● Provided entries
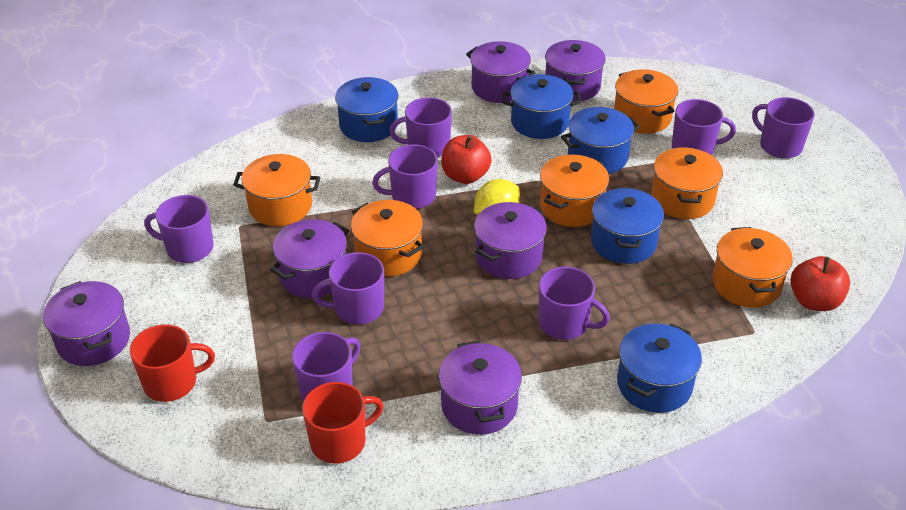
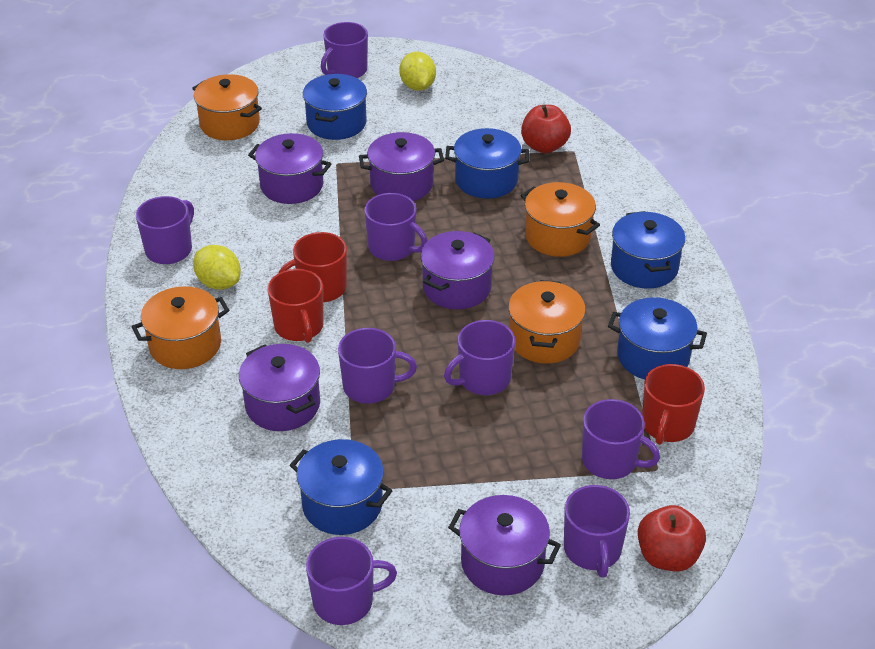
orange pot: 6 -> 4
purple pot: 6 -> 5
red mug: 2 -> 3
yellow lemon: 1 -> 2

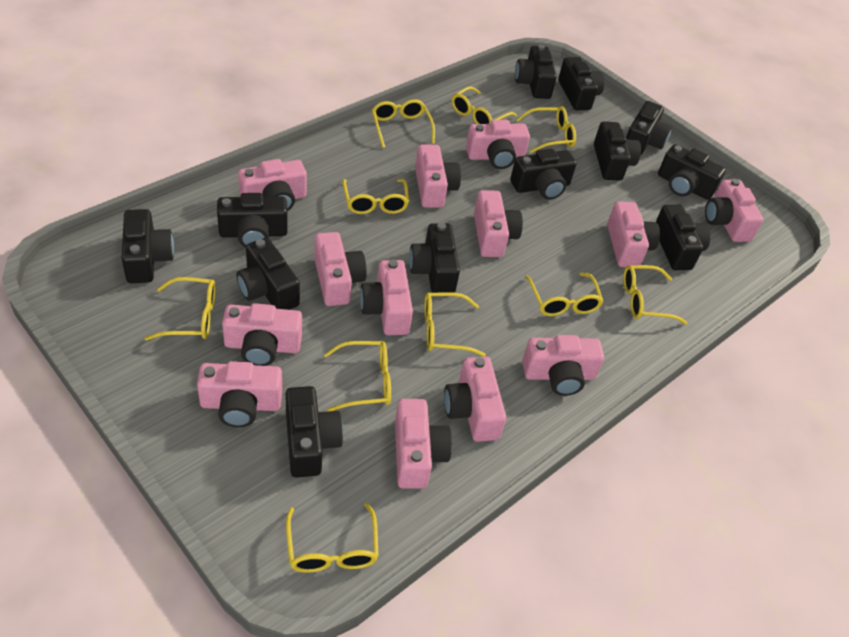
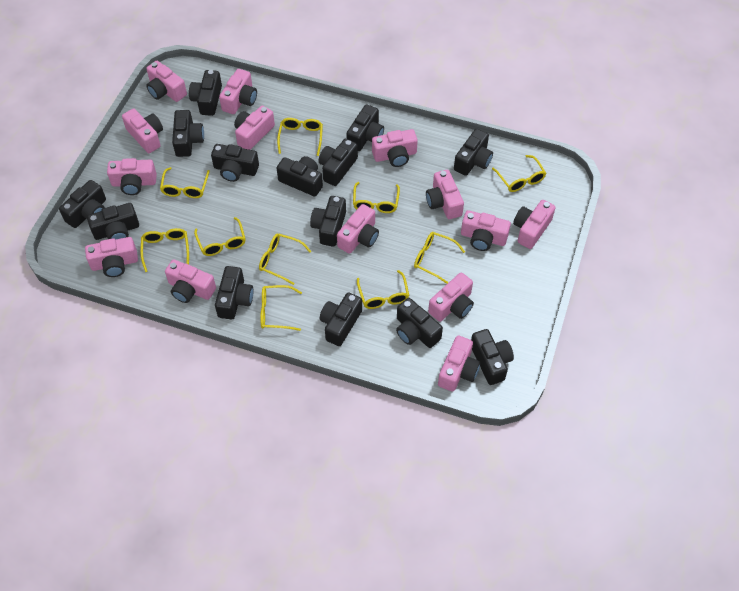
black camera: 12 -> 14
pink camera: 13 -> 14

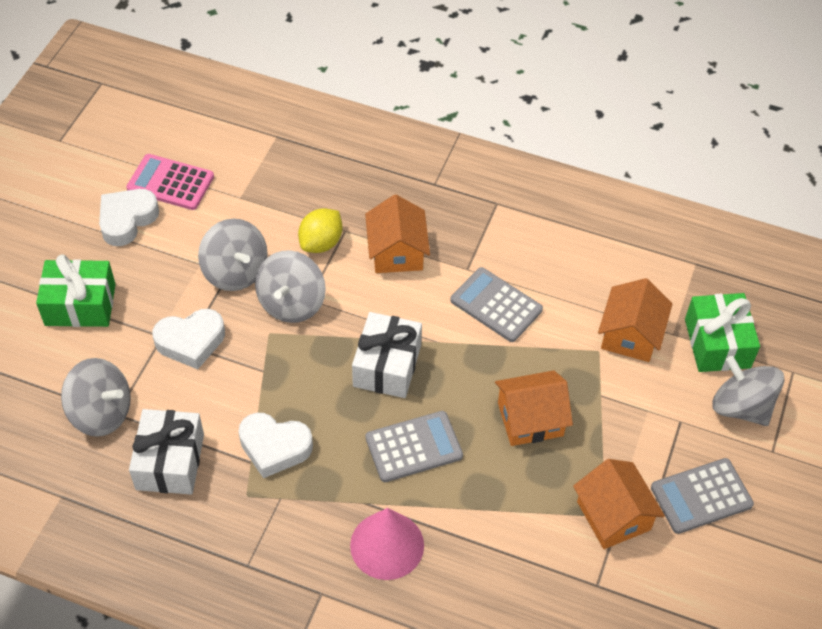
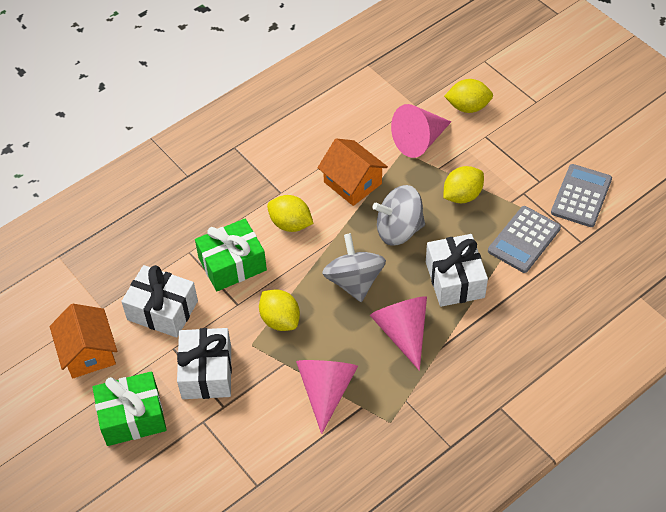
grey calculator: 3 -> 2
grey spinning top: 4 -> 2
orange house: 4 -> 2
pink calculator: 1 -> 0
pink cone: 1 -> 3
white gift: 2 -> 3
white heart: 3 -> 0
yellow lemon: 1 -> 4

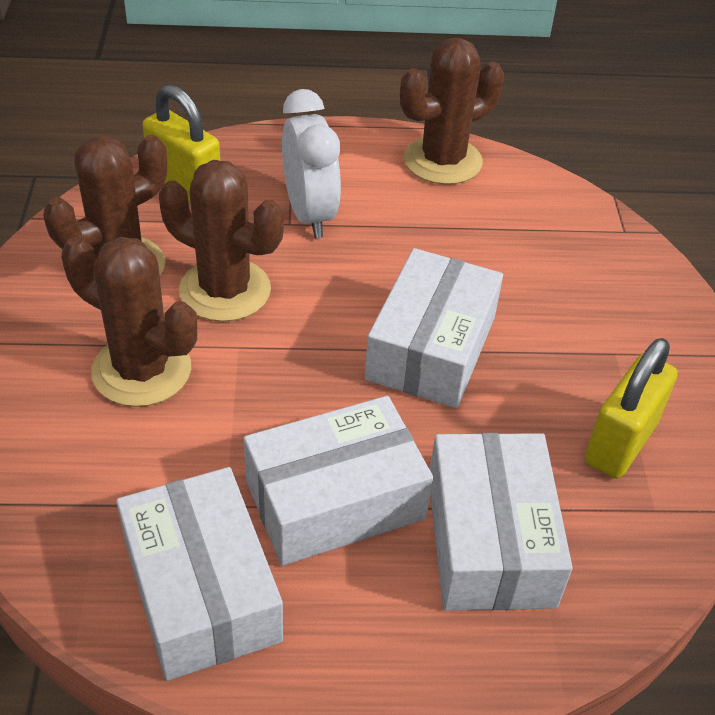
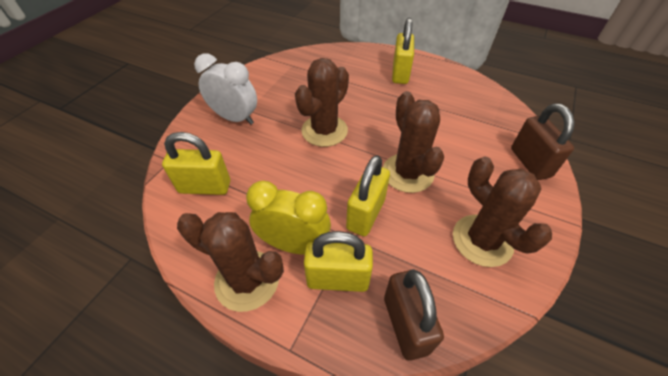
brown padlock: 0 -> 2
white box: 4 -> 0
yellow clock: 0 -> 1
yellow padlock: 2 -> 4

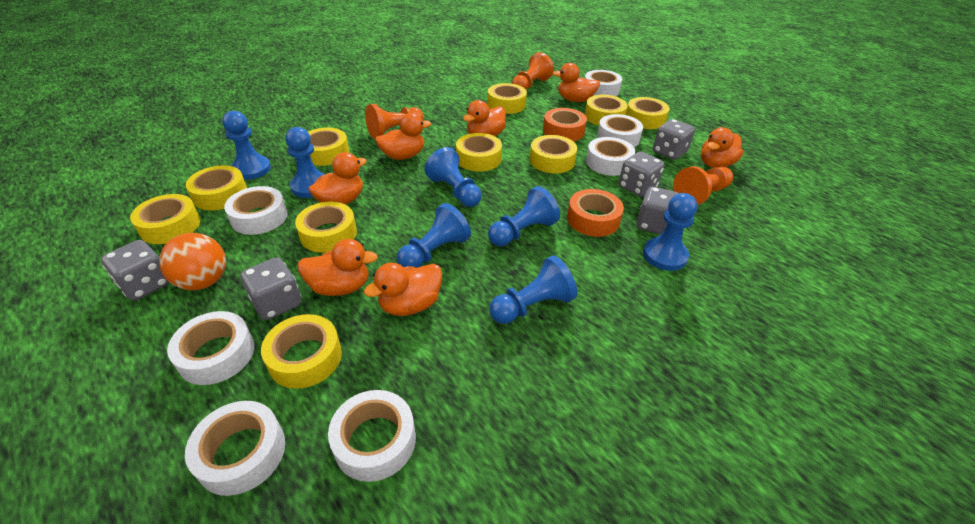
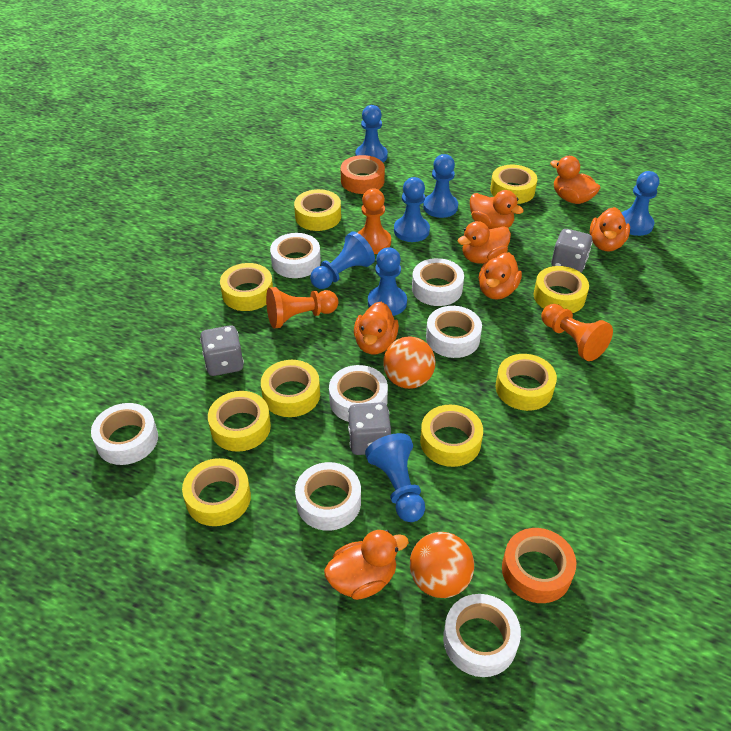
grey dice: 5 -> 3
orange ball: 1 -> 2
yellow tape: 10 -> 9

● Exercise
Find the line containing "yellow lemon: 1 -> 2" and copy it and each line after it through the end of the material, exactly, with no pictures.

● Solution for this task
yellow lemon: 1 -> 2

black camera: 12 -> 14
pink camera: 13 -> 14

grey calculator: 3 -> 2
grey spinning top: 4 -> 2
orange house: 4 -> 2
pink calculator: 1 -> 0
pink cone: 1 -> 3
white gift: 2 -> 3
white heart: 3 -> 0
yellow lemon: 1 -> 4

brown padlock: 0 -> 2
white box: 4 -> 0
yellow clock: 0 -> 1
yellow padlock: 2 -> 4

grey dice: 5 -> 3
orange ball: 1 -> 2
yellow tape: 10 -> 9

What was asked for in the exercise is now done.